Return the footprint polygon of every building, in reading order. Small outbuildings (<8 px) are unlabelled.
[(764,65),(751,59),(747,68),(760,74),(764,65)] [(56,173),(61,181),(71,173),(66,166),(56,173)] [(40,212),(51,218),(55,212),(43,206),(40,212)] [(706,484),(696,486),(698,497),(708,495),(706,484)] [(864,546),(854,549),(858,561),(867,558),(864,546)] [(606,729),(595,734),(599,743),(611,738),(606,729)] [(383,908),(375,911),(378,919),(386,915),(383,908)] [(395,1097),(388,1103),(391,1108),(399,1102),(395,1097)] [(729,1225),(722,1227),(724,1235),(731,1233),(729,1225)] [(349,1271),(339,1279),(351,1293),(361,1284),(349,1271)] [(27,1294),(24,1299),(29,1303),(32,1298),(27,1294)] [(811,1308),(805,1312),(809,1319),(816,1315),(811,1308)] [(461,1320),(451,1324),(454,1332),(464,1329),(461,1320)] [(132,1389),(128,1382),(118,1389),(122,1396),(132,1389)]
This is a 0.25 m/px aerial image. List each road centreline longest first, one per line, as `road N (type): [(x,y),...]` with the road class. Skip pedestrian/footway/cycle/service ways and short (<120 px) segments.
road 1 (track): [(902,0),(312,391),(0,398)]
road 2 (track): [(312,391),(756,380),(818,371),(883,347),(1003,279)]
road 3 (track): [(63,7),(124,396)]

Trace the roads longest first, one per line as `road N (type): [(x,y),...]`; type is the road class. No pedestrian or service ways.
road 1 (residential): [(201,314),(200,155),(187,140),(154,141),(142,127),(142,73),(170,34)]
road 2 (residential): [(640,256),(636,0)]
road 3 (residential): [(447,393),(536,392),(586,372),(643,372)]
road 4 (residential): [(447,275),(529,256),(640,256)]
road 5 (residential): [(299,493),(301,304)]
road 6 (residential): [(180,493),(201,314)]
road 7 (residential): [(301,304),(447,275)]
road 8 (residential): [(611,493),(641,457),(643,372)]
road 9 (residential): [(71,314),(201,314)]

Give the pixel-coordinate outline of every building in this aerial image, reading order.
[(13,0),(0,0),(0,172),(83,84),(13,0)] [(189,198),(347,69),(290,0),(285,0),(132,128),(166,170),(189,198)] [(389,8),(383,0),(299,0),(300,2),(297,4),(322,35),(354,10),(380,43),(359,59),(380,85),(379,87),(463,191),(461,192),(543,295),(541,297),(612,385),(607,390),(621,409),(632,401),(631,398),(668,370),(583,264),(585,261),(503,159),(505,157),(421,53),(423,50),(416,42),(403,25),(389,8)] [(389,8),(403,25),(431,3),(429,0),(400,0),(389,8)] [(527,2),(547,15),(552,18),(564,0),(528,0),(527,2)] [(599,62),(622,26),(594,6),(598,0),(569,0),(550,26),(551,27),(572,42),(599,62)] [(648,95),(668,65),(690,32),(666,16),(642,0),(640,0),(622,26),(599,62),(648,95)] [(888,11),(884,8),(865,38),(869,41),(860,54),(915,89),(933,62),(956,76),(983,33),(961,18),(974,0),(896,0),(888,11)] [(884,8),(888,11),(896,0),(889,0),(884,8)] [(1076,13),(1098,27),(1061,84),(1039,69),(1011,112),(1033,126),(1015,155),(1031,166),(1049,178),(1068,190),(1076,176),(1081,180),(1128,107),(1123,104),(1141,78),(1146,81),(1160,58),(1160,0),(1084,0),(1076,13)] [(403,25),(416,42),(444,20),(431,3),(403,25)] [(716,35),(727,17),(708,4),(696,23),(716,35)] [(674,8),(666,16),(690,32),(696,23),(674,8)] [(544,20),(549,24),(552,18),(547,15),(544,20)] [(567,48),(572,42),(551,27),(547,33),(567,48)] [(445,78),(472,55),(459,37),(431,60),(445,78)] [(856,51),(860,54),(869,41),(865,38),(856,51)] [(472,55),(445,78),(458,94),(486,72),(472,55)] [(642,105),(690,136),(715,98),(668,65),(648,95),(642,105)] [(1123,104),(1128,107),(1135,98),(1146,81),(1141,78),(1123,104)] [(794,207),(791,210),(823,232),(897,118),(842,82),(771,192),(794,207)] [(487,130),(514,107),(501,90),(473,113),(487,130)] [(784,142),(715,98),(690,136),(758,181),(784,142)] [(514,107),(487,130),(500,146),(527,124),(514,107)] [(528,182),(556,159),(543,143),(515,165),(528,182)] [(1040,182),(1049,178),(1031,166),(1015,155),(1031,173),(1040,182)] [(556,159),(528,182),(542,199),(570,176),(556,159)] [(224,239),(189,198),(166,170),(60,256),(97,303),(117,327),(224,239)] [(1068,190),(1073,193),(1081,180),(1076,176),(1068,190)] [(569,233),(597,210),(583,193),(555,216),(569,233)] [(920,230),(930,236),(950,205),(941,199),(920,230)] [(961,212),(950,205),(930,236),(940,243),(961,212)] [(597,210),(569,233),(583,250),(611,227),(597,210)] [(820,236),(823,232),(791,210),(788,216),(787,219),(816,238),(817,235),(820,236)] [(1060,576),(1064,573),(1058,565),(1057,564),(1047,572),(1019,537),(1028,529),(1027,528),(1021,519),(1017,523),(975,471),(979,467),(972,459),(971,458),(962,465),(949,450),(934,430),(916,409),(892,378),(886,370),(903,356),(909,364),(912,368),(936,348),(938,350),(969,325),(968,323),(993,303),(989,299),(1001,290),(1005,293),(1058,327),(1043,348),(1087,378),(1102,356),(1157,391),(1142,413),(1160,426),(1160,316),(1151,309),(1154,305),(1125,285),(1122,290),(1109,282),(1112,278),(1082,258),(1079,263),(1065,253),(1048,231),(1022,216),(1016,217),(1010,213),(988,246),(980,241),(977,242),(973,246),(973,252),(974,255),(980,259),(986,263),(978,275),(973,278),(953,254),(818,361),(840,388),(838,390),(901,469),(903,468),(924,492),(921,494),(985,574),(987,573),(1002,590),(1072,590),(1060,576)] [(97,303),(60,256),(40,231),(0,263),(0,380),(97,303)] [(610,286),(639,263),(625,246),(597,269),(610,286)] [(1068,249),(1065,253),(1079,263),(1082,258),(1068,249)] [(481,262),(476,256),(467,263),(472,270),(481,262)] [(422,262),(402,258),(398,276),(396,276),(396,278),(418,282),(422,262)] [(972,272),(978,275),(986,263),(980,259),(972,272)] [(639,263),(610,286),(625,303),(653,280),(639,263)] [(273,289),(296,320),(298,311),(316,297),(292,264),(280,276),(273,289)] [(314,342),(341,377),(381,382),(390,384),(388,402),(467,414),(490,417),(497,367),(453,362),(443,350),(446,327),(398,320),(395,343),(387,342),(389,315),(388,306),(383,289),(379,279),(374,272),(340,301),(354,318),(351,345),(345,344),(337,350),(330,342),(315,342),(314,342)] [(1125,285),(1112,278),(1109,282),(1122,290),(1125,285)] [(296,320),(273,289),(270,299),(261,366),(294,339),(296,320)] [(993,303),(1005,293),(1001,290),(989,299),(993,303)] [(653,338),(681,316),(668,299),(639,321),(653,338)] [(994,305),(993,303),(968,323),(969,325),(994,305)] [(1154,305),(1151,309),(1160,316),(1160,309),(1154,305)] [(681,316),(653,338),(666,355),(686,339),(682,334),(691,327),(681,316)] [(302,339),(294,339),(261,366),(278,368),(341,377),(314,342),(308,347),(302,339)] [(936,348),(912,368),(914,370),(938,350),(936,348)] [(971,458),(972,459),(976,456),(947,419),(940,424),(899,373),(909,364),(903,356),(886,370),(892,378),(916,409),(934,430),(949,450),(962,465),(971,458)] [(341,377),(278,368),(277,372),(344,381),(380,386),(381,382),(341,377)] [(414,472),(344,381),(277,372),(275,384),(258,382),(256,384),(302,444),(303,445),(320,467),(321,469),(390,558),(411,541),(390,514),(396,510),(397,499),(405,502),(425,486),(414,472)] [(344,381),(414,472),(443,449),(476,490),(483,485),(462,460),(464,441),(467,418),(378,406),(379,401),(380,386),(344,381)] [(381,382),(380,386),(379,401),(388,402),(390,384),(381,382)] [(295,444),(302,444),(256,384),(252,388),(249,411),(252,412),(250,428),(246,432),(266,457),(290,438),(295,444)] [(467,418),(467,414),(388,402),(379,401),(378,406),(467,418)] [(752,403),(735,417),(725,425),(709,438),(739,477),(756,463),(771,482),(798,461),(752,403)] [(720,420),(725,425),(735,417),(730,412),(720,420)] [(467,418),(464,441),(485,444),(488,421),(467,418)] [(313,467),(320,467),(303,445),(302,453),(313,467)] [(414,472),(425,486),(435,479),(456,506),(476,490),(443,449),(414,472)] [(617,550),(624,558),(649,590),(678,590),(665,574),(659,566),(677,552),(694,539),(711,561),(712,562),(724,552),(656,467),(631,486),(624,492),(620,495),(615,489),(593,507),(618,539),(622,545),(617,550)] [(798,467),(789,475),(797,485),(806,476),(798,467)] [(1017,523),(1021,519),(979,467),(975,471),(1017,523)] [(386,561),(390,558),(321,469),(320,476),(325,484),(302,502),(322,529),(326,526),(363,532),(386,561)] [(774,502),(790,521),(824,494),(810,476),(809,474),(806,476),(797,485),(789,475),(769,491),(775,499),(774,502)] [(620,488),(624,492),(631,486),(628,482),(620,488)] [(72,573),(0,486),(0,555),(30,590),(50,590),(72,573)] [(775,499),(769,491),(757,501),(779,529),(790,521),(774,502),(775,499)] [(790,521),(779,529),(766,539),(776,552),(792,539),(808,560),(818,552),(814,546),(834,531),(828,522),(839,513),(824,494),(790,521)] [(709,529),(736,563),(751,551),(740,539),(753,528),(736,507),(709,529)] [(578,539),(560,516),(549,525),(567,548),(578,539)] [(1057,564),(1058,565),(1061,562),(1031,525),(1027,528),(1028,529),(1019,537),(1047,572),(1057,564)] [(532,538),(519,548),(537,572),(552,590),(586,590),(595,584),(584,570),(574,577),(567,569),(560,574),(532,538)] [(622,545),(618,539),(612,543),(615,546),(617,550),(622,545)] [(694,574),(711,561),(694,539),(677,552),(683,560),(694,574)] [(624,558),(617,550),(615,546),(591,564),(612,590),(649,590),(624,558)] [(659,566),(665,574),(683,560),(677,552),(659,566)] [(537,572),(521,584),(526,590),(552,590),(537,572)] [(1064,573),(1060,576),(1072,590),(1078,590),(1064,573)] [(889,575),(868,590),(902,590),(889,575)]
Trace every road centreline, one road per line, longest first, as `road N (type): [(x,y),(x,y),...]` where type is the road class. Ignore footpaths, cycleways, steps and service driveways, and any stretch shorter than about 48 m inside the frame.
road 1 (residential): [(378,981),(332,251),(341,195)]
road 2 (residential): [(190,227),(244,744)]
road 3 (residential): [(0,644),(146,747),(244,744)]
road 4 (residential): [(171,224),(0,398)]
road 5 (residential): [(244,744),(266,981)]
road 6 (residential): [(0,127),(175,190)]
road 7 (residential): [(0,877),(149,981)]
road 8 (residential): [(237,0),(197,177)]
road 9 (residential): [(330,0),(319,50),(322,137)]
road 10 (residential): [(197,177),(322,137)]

--- Your goal ---
A verbatim copy of the lines from the one with "Trace every road" to the end of the listing is the whole answer.

--- Reply ---
Trace every road centreline, one road per line, longest first, as `road N (type): [(x,y),(x,y),...]` where type is the road class. Ignore footpaths, cycleways, steps and service driveways, and any stretch shorter than about 48 m inside the frame.
road 1 (residential): [(378,981),(332,251),(341,195)]
road 2 (residential): [(190,227),(244,744)]
road 3 (residential): [(0,644),(146,747),(244,744)]
road 4 (residential): [(171,224),(0,398)]
road 5 (residential): [(244,744),(266,981)]
road 6 (residential): [(0,127),(175,190)]
road 7 (residential): [(0,877),(149,981)]
road 8 (residential): [(237,0),(197,177)]
road 9 (residential): [(330,0),(319,50),(322,137)]
road 10 (residential): [(197,177),(322,137)]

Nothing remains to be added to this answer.